━━ RECORDS

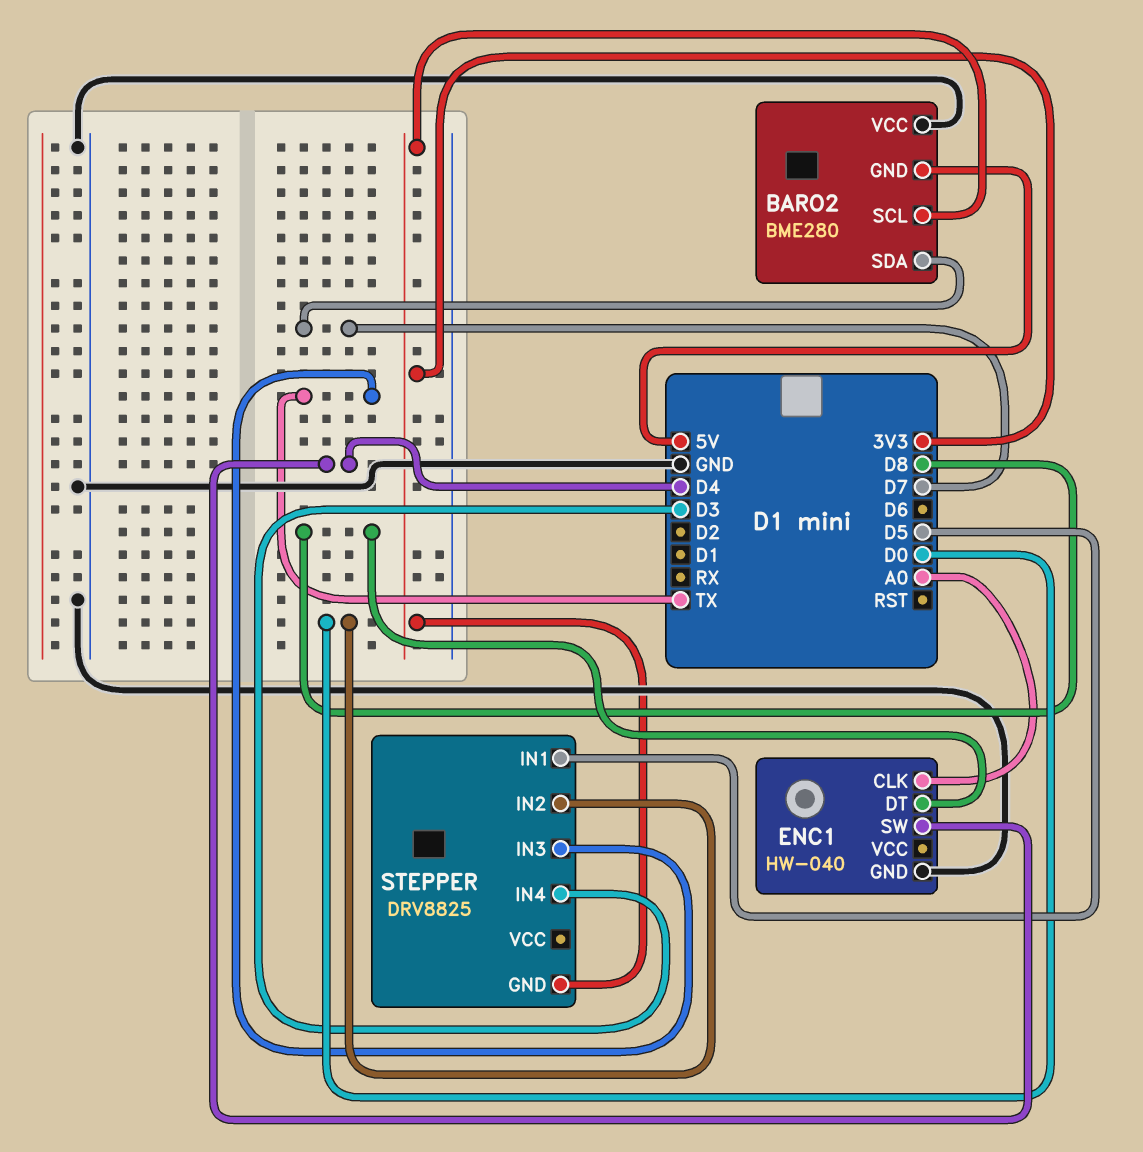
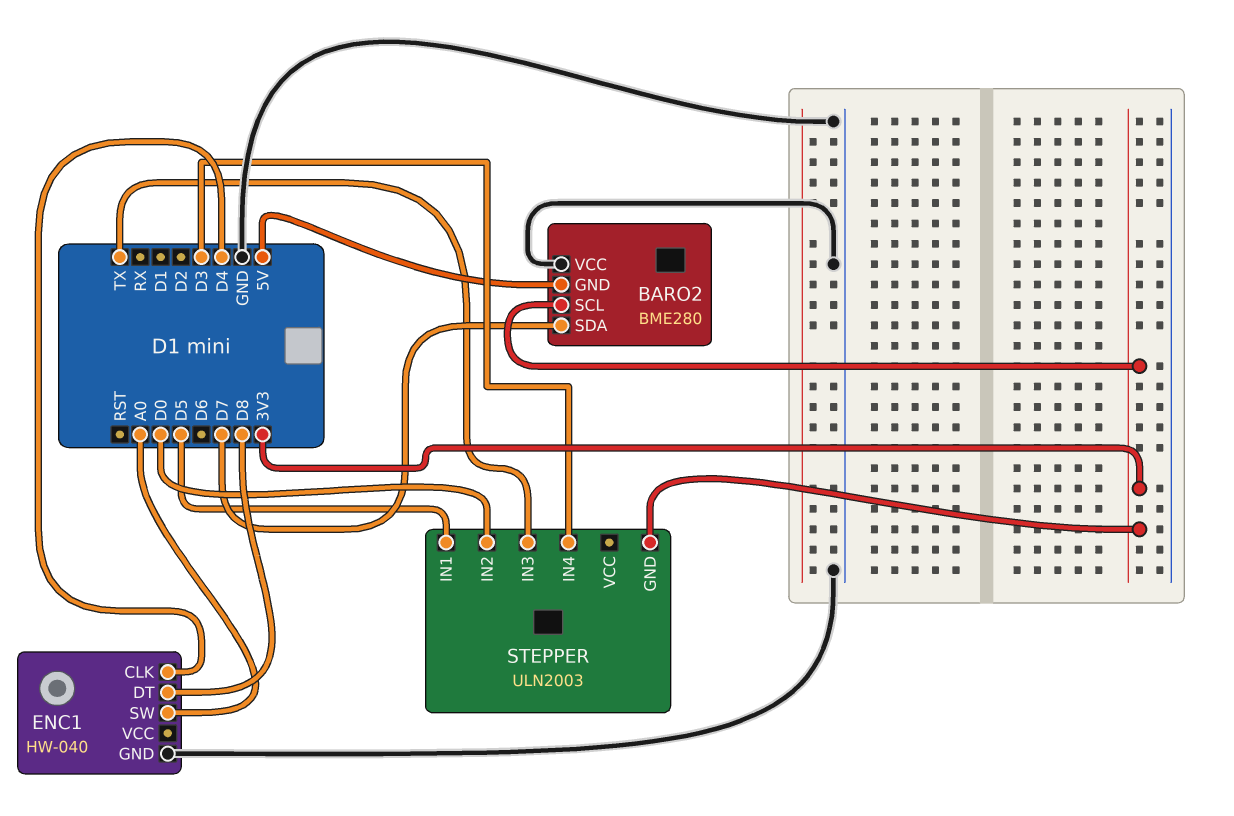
ENC1 pin CLK: A0 -> D4
ENC1 pin SW: D4 -> A0
STEPPER: DRV8825 -> ULN2003

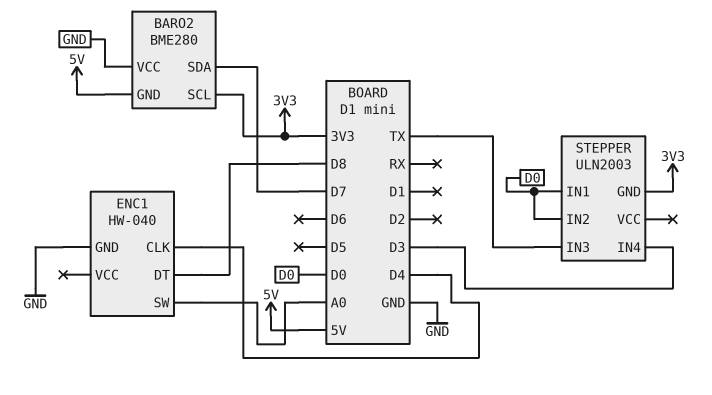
STEPPER pin IN1: D5 -> D0

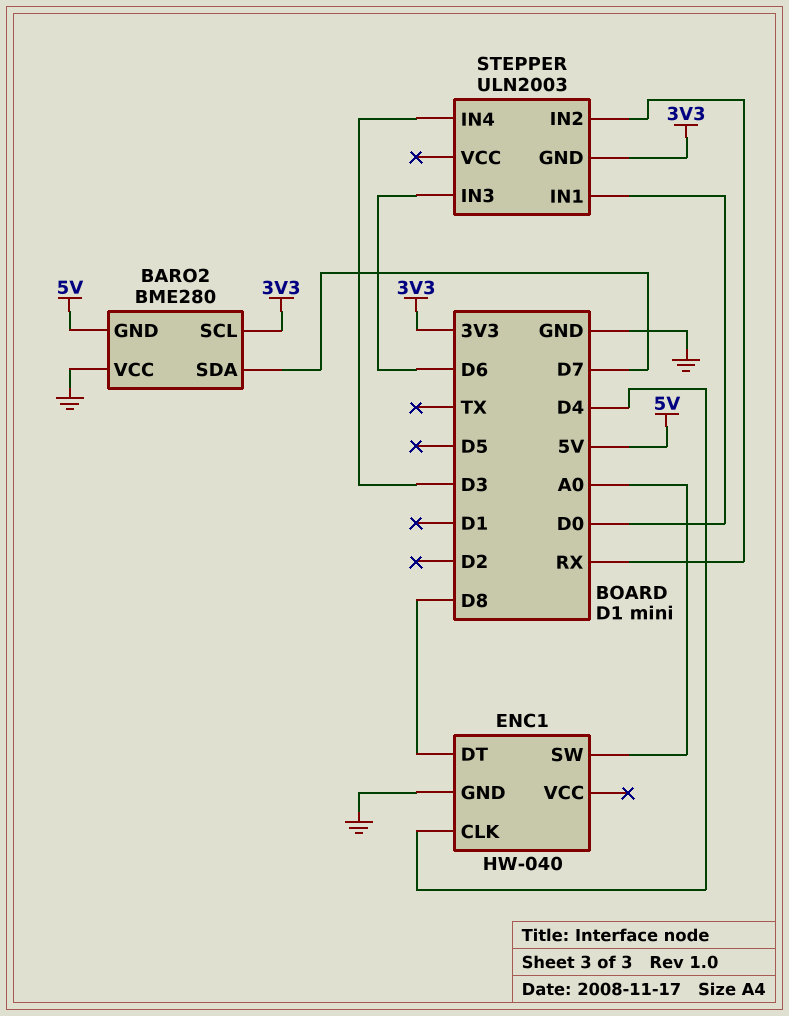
STEPPER pin IN2: D0 -> RX
STEPPER pin IN3: TX -> D6

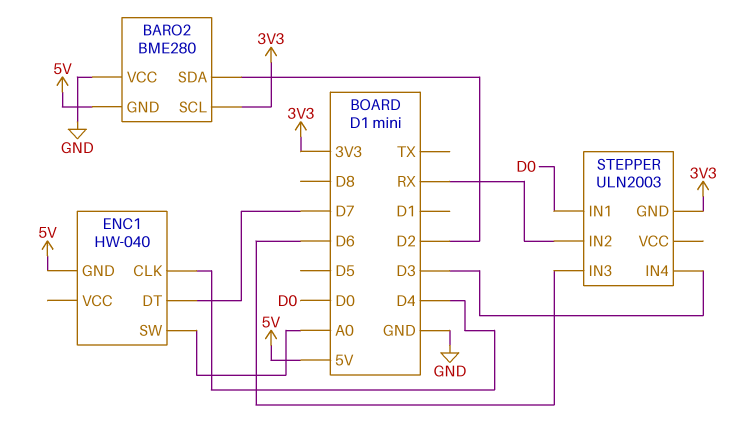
BARO2 pin SDA: D7 -> D2
ENC1 pin DT: D8 -> D7
ENC1 pin GND: GND -> 5V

━━━━

• **REQUIREMENT**
Report each line above that includes the string "STEPPER".

• **WRITTEN REPLY**
STEPPER: DRV8825 -> ULN2003
STEPPER pin IN1: D5 -> D0
STEPPER pin IN2: D0 -> RX
STEPPER pin IN3: TX -> D6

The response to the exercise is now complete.